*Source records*
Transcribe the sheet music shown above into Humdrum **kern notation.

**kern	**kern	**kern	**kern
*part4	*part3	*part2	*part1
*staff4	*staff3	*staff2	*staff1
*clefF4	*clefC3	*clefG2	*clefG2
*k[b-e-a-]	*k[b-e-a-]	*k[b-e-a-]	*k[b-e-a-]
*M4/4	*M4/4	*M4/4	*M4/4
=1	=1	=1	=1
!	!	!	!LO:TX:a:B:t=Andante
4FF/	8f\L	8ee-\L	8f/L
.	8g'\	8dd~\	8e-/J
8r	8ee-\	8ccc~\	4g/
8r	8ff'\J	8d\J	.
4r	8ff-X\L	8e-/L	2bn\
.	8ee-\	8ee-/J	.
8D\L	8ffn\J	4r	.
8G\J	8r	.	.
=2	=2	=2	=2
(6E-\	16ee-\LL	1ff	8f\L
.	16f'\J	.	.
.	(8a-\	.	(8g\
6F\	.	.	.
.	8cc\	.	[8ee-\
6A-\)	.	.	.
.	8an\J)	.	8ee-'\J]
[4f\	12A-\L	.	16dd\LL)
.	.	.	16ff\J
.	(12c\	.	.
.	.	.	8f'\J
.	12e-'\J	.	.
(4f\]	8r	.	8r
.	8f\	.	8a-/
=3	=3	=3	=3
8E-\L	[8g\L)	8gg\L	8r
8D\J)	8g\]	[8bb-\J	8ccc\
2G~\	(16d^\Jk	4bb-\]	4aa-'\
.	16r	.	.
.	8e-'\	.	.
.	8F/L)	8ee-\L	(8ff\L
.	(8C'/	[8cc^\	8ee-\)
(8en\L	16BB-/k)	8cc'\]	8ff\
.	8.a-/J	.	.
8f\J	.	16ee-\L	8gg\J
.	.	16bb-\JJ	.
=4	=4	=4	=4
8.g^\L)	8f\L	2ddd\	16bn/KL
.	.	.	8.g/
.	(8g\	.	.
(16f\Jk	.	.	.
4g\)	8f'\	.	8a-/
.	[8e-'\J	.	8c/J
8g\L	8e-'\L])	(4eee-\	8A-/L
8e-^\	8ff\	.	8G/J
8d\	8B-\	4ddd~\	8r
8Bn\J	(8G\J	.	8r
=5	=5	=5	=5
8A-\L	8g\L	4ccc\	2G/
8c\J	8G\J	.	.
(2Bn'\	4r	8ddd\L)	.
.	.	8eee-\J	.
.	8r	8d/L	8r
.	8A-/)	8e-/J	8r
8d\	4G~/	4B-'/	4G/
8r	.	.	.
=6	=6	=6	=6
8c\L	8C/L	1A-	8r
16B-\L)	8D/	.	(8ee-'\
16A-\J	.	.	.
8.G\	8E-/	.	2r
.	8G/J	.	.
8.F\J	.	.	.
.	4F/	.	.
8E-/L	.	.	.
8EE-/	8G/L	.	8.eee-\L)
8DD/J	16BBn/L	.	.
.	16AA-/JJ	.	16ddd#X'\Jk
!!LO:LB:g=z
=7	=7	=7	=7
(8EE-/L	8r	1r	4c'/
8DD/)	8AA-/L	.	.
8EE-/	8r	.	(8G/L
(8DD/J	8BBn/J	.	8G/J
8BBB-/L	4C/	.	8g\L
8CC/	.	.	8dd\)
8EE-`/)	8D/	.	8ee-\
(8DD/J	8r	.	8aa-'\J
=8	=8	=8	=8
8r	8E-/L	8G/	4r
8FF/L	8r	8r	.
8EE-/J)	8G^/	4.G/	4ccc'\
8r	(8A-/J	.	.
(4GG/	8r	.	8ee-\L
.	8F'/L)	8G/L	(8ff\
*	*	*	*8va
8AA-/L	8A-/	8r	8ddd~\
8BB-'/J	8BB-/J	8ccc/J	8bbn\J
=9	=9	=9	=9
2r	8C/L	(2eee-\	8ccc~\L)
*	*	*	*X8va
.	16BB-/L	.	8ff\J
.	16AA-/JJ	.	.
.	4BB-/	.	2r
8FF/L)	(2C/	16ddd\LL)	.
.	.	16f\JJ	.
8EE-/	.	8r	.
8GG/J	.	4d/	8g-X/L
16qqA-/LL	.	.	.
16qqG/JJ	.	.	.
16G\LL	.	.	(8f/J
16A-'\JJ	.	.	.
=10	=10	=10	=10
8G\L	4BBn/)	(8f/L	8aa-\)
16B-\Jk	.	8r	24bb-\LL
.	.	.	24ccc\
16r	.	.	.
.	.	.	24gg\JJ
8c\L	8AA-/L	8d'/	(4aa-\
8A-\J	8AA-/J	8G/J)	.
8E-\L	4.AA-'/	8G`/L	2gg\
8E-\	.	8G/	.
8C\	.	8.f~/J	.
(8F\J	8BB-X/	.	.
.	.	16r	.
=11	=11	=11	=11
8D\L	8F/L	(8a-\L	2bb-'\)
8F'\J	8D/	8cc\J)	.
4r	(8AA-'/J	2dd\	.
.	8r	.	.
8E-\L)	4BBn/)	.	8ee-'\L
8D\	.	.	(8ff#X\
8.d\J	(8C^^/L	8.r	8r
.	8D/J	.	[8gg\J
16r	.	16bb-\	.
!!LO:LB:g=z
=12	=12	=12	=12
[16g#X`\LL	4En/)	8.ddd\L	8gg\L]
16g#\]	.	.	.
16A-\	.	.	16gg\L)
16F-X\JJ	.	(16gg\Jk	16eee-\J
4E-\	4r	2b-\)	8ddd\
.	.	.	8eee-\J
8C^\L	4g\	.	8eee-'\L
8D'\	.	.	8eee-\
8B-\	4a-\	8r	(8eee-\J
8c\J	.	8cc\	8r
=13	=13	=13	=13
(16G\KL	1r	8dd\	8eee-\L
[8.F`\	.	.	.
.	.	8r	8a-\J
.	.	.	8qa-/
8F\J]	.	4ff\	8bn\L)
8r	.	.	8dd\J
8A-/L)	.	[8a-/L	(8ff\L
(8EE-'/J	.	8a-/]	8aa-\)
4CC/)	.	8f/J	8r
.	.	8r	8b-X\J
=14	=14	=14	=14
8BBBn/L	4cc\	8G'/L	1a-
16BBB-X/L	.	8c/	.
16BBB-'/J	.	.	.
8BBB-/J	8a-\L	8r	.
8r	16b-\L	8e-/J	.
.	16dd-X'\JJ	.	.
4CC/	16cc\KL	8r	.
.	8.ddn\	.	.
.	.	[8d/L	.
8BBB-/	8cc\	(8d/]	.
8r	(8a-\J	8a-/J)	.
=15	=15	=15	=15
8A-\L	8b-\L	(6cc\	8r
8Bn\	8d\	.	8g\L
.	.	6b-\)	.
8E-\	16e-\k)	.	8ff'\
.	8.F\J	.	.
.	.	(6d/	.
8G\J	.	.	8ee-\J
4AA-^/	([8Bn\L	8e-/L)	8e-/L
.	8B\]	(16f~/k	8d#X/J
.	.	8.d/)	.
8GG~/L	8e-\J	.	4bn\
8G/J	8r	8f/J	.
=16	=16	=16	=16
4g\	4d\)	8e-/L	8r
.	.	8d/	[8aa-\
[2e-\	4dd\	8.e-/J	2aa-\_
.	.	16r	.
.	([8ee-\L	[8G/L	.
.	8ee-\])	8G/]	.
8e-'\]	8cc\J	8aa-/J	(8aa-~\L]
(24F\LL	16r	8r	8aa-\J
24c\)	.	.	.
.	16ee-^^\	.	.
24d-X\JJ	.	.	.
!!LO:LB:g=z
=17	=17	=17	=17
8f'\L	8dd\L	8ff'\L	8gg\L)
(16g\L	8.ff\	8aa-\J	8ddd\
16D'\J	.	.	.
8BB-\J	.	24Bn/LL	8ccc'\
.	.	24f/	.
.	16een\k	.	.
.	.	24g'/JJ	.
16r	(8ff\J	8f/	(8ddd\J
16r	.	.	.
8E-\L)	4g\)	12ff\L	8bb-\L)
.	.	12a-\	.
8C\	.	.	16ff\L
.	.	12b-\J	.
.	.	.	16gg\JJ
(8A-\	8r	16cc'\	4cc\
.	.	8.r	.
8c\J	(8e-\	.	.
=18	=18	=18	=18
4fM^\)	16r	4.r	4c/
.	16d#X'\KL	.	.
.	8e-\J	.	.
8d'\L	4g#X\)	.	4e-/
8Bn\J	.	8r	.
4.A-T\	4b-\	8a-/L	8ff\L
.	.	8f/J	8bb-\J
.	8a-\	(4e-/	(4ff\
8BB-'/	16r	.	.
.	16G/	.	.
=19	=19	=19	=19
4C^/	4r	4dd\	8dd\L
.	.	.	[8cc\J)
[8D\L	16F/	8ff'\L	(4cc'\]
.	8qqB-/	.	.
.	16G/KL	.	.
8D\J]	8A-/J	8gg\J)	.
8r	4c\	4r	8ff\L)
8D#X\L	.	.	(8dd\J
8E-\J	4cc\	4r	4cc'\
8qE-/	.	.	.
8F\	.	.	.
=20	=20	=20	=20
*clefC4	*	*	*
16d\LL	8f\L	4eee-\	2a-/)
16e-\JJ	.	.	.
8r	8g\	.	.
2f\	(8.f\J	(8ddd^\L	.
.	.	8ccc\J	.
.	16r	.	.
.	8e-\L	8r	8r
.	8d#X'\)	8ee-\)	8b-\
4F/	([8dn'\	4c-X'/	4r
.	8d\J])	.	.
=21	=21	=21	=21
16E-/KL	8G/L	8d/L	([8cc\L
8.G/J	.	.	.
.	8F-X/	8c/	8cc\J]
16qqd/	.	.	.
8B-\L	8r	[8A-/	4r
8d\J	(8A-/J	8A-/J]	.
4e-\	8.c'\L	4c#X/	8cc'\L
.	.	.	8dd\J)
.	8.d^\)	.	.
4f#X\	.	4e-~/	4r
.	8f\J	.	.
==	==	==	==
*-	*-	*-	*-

*Task to carry out*
Show each line of the material that contains the string "kern".

*The solution*
Transcribe the sheet music shown above into Humdrum **kern notation.
**kern	**kern	**kern	**kern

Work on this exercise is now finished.